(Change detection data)
===

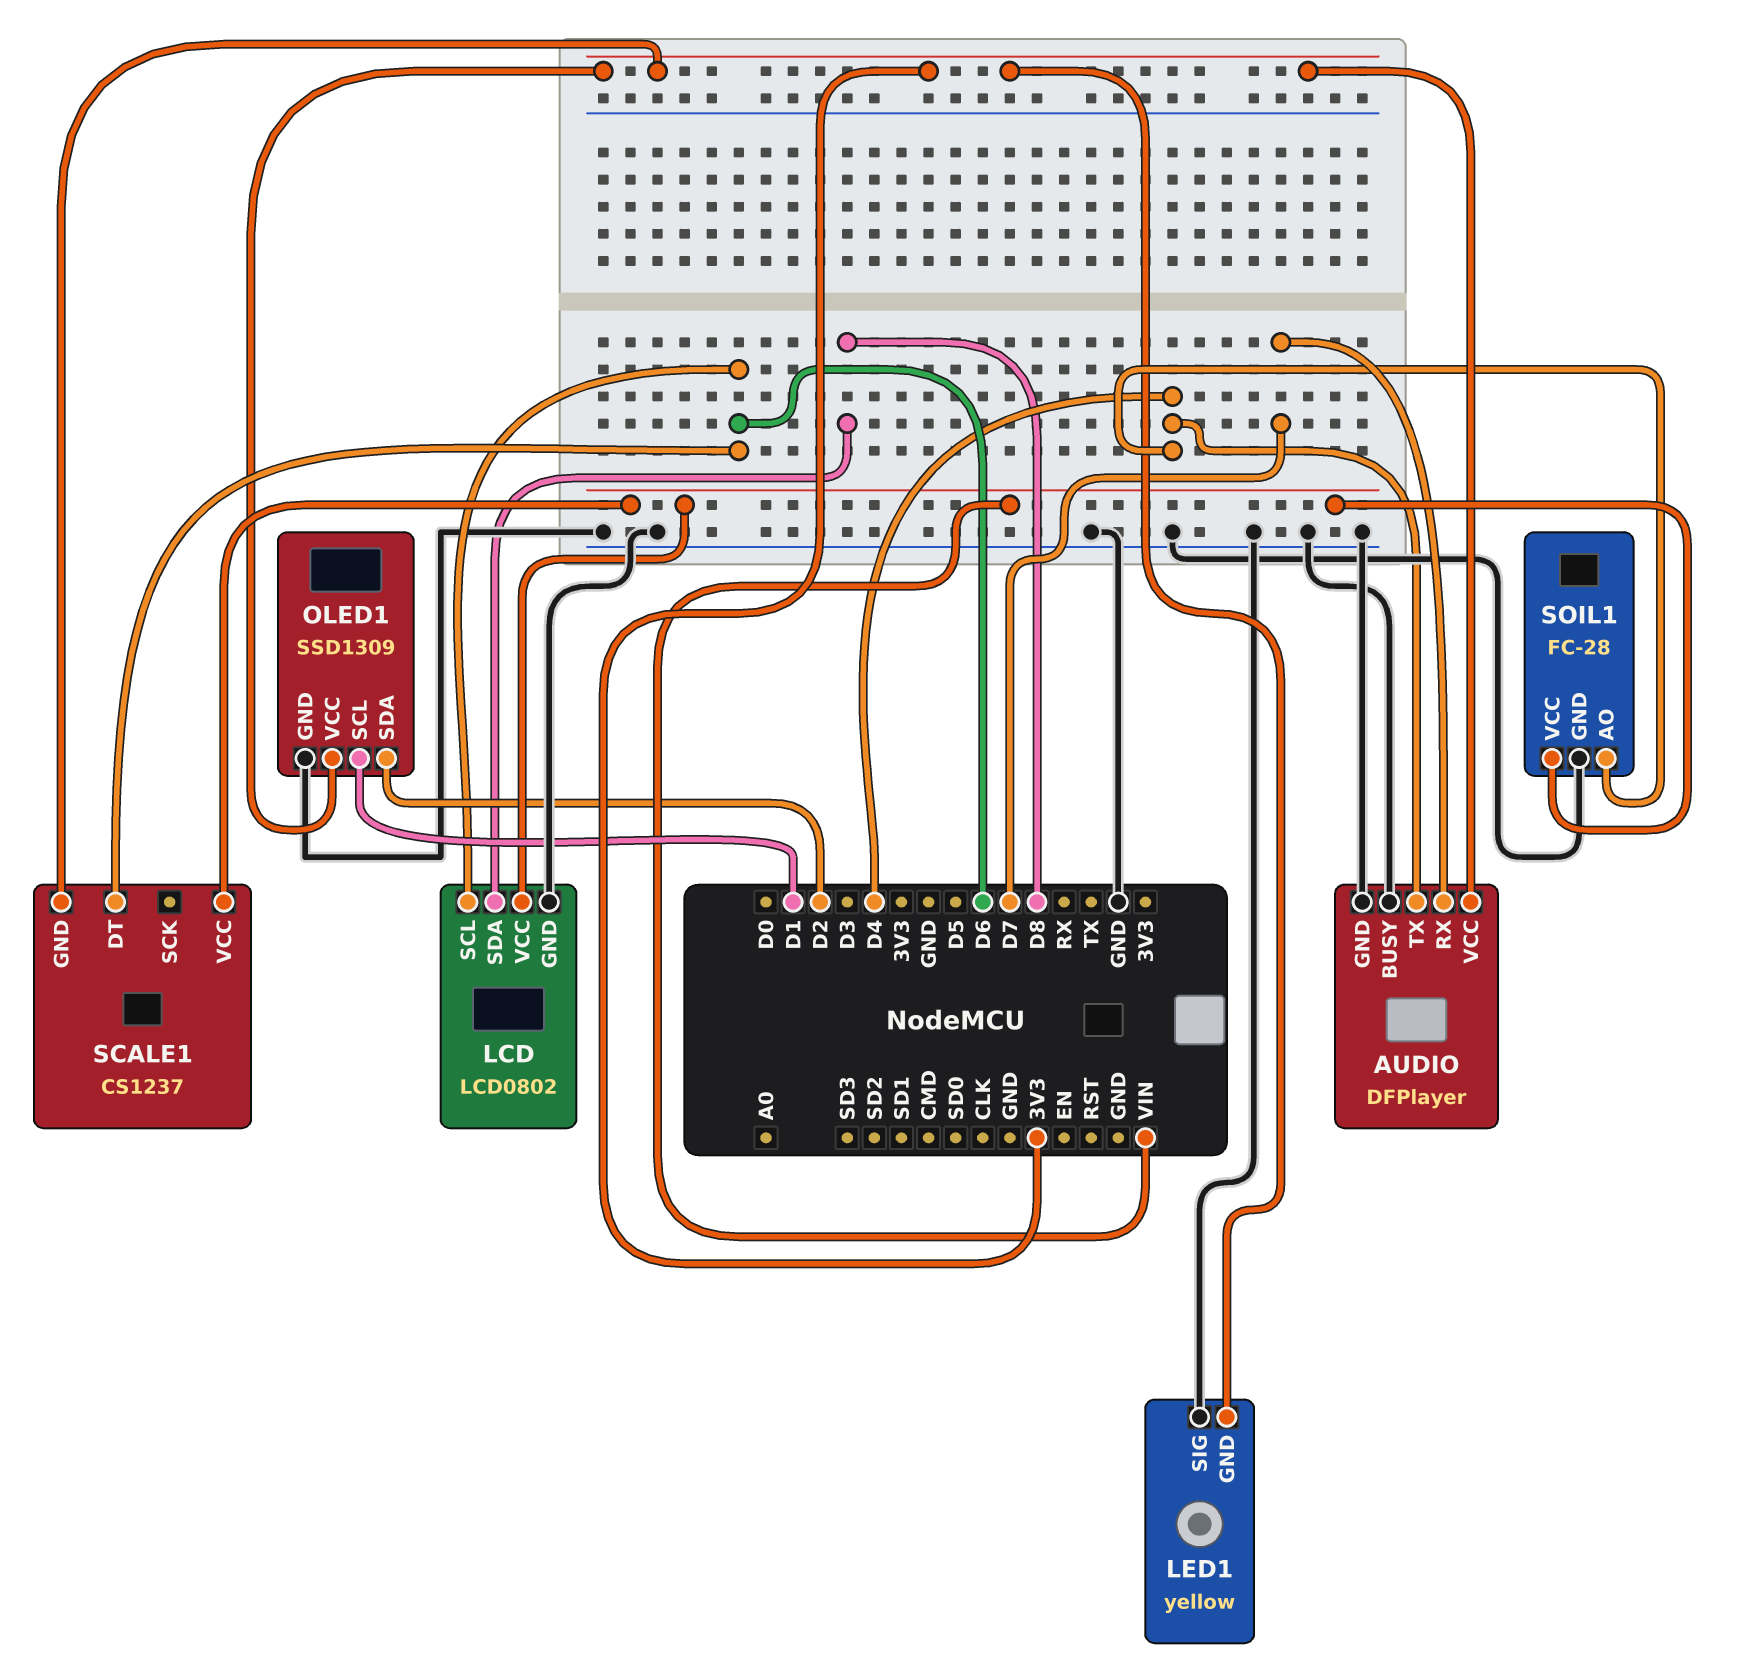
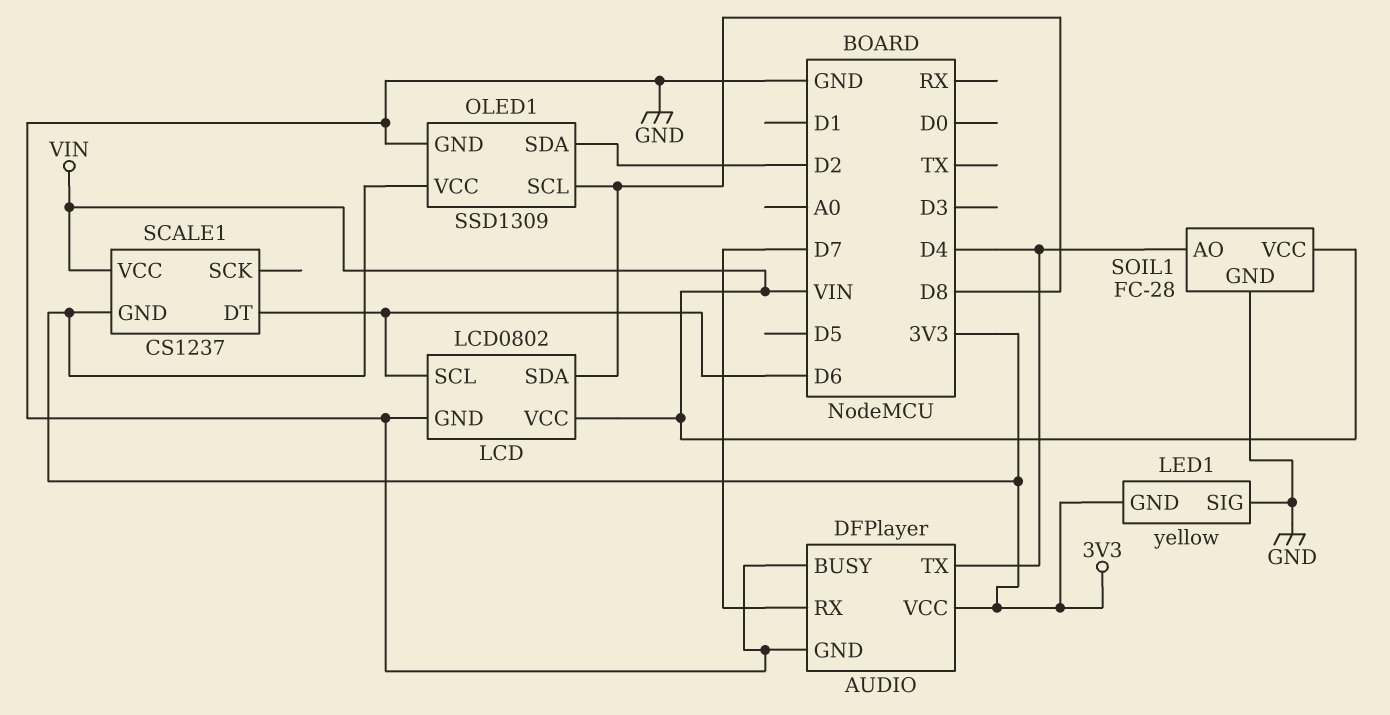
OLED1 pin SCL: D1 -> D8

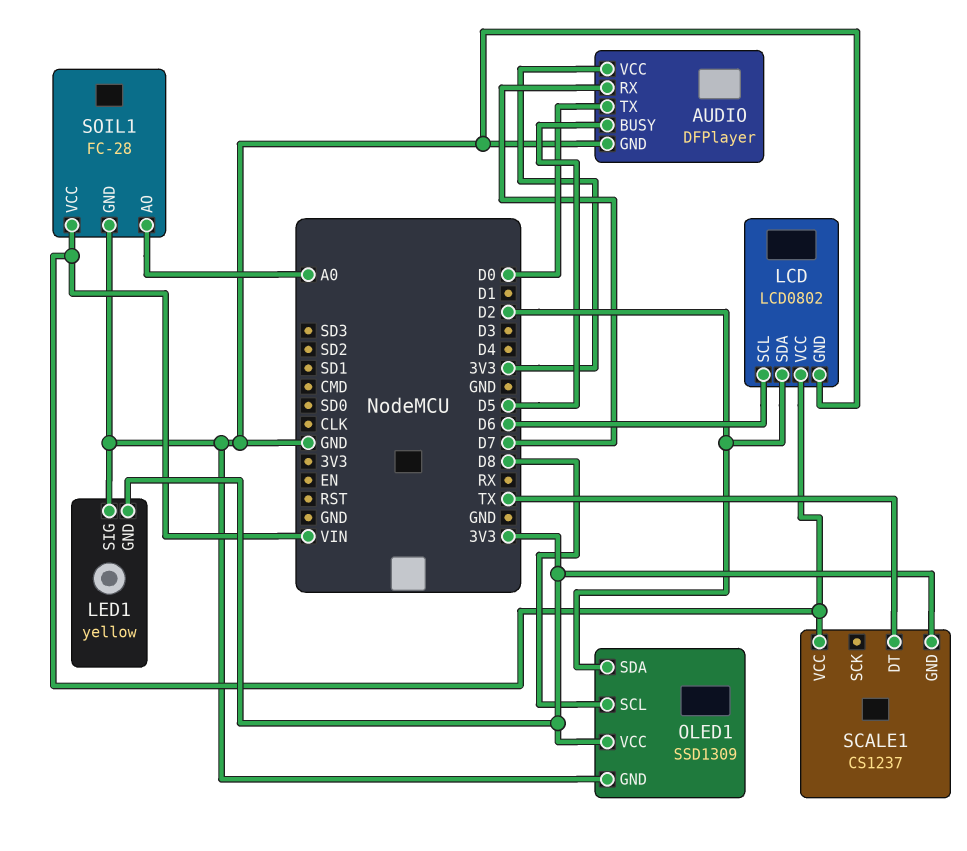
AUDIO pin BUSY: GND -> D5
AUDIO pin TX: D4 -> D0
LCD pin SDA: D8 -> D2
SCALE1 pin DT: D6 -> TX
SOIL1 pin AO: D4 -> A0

===

• **Your goal**: Set down exactly, and only, the lines of the data above from the line containing "AUDIO pin TX: D4 -> D0" through the last one.

• **Response to this task**:
AUDIO pin TX: D4 -> D0
LCD pin SDA: D8 -> D2
SCALE1 pin DT: D6 -> TX
SOIL1 pin AO: D4 -> A0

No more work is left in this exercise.